* The problem *
Leave out the images; return the rest of the data exactly.

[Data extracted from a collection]
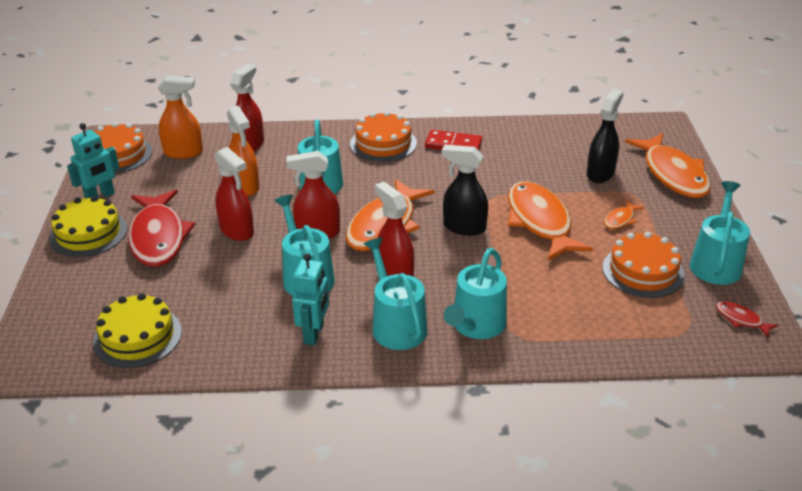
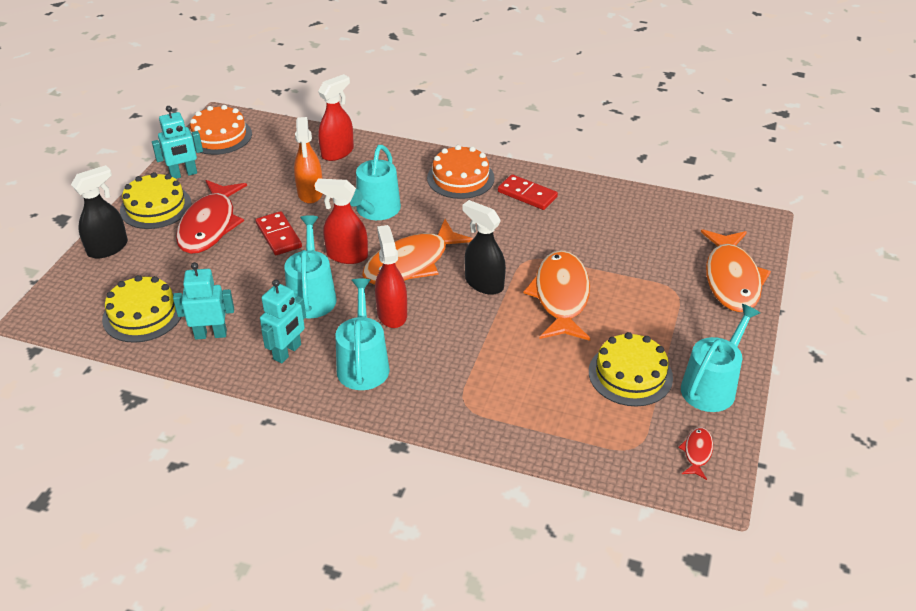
camera: 20 degrees right, 5 degrees up
orange spray bottle [158,75,203,159] -> none
red spray bottle [214,147,254,241] -> red domino [256,211,302,255]
turquoise watering can [444,248,507,339] -> none
black spray bottle [587,89,623,183] -> black spray bottle moved to [71,165,128,259]
orange cake [602,232,685,298] -> yellow cake [589,332,673,406]
orange fish [605,200,644,229] -> none
red fish [716,301,778,337] -> red fish turned 45 degrees clockwise [678,427,713,480]
none -> turquoise robot [173,262,234,340]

* Completed task *
camera: 20 degrees right, 5 degrees up
orange spray bottle [158,75,203,159] -> none
red spray bottle [214,147,254,241] -> red domino [256,211,302,255]
turquoise watering can [444,248,507,339] -> none
black spray bottle [587,89,623,183] -> black spray bottle moved to [71,165,128,259]
orange cake [602,232,685,298] -> yellow cake [589,332,673,406]
orange fish [605,200,644,229] -> none
red fish [716,301,778,337] -> red fish turned 45 degrees clockwise [678,427,713,480]
none -> turquoise robot [173,262,234,340]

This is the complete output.